SOURCE DATA
######

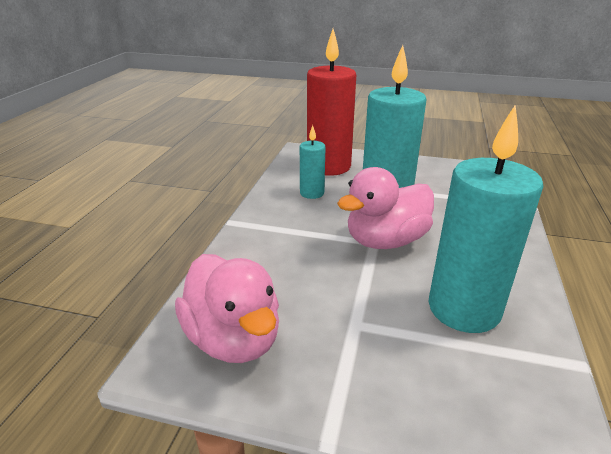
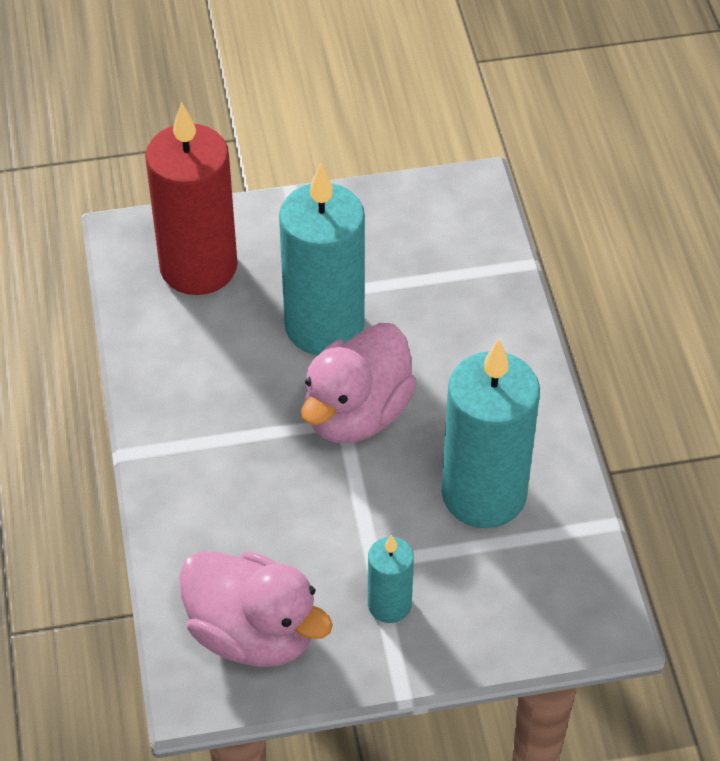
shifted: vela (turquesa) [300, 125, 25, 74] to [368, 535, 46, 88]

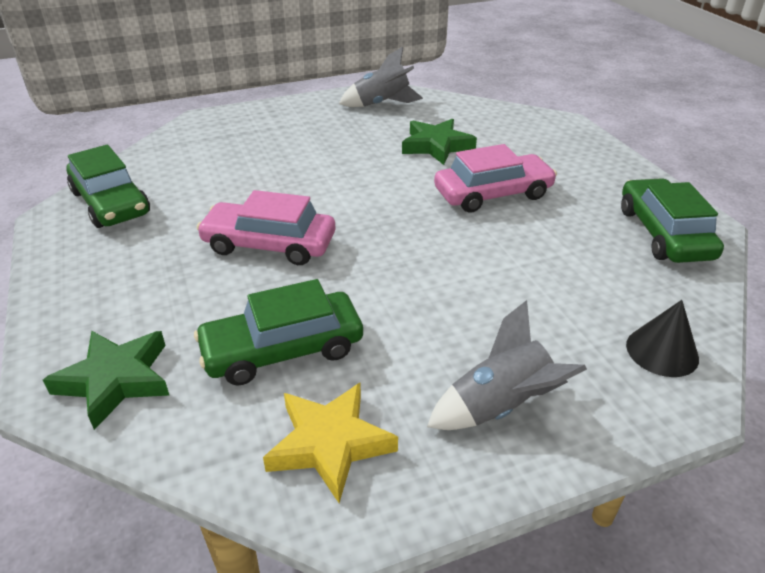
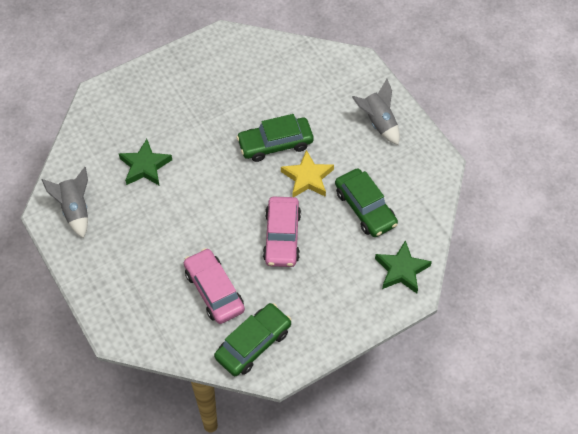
gone: cono (negro) [626, 300, 73, 77]
shifted: coche (rosa) [434, 144, 123, 69] to [184, 248, 61, 76]; coche (verde) [621, 178, 103, 85] to [236, 114, 78, 48]; estrella (amarillo) [263, 383, 135, 120] to [281, 150, 53, 47]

######

WORK ORDER
Give an exact copy of the data, and omit any pictures it holds.

FINISHED EXERCISE
shifted: vela (turquesa) [300, 125, 25, 74] to [368, 535, 46, 88]

gone: cono (negro) [626, 300, 73, 77]
shifted: coche (rosa) [434, 144, 123, 69] to [184, 248, 61, 76]; coche (verde) [621, 178, 103, 85] to [236, 114, 78, 48]; estrella (amarillo) [263, 383, 135, 120] to [281, 150, 53, 47]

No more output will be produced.